Among the lines below, some may hold the word "moved"; state how many do, giving only the number.

§ **DATA FOR THE TASK**:
----

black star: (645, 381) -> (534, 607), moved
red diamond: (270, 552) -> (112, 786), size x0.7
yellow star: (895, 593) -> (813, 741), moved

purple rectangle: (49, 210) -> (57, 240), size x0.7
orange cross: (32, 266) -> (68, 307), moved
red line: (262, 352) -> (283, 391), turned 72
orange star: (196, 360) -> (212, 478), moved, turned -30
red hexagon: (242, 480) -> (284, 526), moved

----

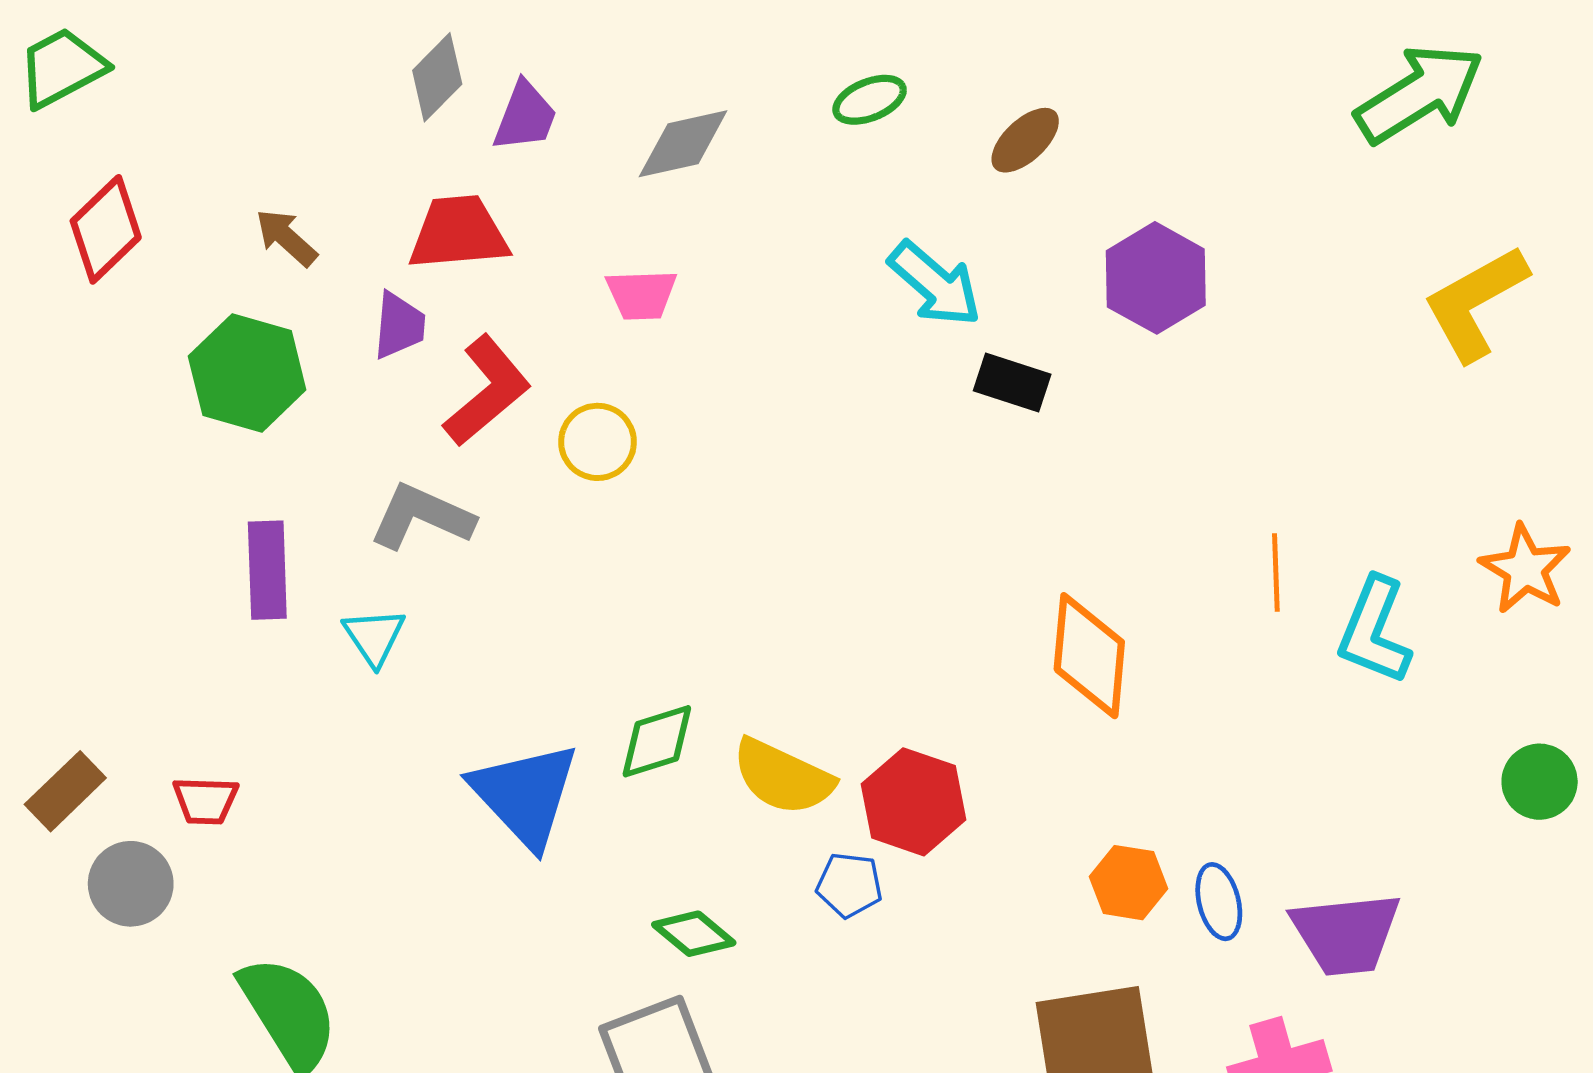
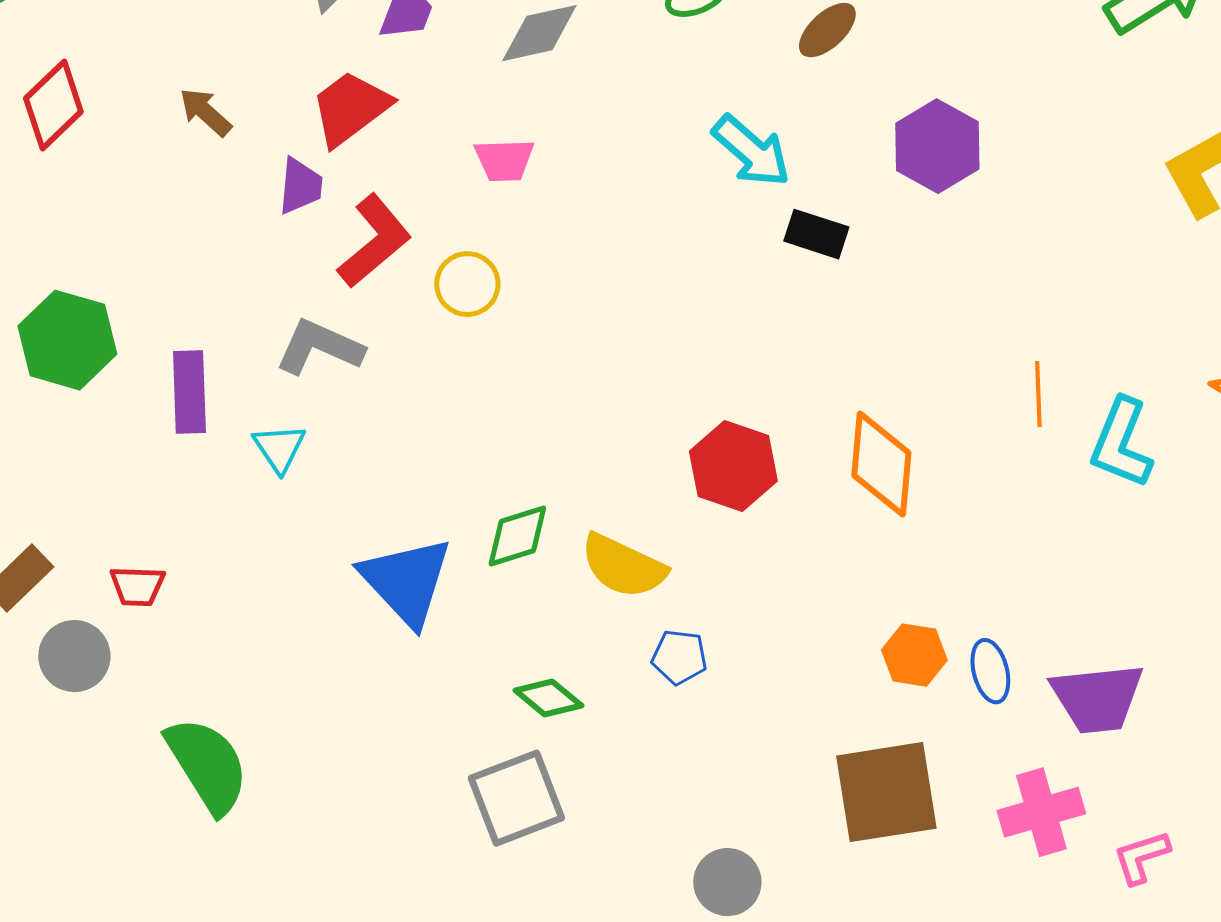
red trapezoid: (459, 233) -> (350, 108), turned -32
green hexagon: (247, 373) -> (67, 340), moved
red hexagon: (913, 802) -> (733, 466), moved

----

§ **RESPONSE AREA**: 7